OBJECTIVE
Which lines below contain the word "sheet"? List each of them in full.

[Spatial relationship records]
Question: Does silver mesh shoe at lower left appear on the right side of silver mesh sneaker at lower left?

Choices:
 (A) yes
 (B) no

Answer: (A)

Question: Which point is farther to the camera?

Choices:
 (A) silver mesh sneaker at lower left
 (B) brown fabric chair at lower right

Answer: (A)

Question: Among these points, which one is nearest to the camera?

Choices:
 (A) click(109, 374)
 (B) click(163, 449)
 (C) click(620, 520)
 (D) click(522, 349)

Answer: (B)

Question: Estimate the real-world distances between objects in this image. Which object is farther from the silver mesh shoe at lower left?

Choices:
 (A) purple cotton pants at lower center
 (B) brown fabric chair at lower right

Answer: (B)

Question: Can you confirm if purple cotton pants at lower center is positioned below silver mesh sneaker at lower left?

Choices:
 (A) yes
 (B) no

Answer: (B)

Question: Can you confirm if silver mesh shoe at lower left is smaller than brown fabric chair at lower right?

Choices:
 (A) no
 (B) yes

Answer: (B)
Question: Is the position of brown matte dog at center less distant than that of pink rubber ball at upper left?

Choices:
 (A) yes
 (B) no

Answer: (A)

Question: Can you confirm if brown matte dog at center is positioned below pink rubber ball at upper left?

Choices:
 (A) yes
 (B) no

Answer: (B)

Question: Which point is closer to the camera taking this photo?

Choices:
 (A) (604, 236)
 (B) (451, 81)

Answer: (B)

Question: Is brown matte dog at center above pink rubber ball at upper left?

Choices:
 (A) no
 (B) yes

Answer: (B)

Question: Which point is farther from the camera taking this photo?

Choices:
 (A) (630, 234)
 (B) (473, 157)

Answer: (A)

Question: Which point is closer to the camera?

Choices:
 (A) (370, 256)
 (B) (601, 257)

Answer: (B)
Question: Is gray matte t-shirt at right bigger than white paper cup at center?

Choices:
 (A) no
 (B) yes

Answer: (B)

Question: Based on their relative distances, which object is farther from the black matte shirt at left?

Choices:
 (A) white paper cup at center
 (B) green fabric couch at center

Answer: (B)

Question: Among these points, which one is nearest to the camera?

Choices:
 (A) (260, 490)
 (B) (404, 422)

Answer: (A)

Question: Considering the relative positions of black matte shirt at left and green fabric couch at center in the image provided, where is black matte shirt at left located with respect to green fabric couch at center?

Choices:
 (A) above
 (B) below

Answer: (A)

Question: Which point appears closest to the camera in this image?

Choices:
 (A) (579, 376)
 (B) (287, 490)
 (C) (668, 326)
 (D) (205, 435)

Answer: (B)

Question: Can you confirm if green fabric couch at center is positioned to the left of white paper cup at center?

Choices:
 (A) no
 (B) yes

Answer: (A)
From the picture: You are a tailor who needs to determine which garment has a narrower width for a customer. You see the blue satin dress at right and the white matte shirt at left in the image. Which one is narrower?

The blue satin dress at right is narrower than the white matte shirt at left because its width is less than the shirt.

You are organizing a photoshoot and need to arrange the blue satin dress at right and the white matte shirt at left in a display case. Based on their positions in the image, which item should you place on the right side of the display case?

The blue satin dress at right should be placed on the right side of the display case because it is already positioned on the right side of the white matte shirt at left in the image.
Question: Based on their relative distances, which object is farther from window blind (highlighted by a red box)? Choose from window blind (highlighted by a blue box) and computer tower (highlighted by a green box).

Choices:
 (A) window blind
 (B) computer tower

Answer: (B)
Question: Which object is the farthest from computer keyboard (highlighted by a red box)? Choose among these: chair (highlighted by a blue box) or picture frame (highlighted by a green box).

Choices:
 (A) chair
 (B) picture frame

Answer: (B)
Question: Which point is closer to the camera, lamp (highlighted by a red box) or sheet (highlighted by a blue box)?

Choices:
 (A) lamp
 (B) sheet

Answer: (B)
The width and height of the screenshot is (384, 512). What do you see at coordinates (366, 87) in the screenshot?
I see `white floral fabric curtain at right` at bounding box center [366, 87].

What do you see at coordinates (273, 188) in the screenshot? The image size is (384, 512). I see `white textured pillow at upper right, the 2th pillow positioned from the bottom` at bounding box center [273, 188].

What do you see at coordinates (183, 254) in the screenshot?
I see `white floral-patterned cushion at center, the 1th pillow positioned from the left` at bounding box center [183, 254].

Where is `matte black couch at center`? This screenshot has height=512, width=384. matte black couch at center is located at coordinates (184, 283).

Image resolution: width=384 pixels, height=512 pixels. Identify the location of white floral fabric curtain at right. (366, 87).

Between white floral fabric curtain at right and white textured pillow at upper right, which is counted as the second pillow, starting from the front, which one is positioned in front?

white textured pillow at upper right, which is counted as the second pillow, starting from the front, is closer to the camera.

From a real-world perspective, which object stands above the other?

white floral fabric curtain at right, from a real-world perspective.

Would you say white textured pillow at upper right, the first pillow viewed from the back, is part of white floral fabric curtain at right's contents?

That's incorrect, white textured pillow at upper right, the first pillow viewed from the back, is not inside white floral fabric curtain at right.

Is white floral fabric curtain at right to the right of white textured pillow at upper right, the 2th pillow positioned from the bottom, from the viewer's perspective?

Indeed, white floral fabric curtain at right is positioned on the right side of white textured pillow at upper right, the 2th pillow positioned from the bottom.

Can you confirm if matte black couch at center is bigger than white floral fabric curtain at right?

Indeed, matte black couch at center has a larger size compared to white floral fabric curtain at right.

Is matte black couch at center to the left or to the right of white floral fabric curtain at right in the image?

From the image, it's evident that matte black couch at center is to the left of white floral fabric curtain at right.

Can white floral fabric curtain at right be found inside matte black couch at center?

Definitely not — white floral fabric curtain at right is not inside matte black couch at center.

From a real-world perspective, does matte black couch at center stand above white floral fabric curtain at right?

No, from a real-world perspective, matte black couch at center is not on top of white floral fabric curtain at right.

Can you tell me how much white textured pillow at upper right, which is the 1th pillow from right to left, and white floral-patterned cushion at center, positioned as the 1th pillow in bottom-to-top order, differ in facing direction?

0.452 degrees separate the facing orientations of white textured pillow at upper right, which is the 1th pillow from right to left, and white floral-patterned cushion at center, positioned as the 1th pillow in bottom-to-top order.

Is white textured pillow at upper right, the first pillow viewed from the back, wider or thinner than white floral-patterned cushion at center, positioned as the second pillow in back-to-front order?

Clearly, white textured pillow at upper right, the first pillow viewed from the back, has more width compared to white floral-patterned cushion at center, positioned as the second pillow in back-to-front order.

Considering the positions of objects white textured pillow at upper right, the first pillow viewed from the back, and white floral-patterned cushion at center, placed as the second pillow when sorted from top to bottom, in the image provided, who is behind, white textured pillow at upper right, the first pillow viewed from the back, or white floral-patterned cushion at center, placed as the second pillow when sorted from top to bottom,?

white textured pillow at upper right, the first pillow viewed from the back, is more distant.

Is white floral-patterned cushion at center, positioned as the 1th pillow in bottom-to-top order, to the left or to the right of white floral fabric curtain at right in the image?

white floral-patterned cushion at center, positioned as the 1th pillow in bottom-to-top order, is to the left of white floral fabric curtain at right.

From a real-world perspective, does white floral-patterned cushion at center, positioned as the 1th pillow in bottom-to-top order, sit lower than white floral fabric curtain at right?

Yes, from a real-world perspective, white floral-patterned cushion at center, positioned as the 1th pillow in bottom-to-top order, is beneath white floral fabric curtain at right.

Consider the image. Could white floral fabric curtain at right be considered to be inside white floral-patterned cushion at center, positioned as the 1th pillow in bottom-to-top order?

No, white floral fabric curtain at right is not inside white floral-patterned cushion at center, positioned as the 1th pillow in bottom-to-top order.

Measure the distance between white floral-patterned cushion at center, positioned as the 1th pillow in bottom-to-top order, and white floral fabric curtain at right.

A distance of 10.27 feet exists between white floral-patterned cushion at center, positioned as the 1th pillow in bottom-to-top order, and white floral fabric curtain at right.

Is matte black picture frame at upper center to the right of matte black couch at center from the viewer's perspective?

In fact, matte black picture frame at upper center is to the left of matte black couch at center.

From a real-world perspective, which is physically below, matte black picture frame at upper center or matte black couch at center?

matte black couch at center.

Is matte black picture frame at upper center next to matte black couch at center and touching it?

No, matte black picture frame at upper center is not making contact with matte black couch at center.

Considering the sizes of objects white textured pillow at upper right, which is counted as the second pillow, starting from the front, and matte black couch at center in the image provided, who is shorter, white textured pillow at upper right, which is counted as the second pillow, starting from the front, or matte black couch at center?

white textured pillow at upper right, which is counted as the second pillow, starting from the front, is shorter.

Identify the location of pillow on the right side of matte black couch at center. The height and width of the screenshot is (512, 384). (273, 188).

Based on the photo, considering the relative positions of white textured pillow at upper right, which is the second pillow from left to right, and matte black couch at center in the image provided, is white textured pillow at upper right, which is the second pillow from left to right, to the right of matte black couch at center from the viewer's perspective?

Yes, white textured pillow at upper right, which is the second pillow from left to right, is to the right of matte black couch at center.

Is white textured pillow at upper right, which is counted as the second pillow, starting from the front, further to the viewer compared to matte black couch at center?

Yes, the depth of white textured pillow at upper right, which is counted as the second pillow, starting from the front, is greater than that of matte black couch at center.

RESPONSE TO THE EXERCISE
Question: Which point is closer to the camera, lamp (highlighted by a red box) or sheet (highlighted by a blue box)?
 (B) sheet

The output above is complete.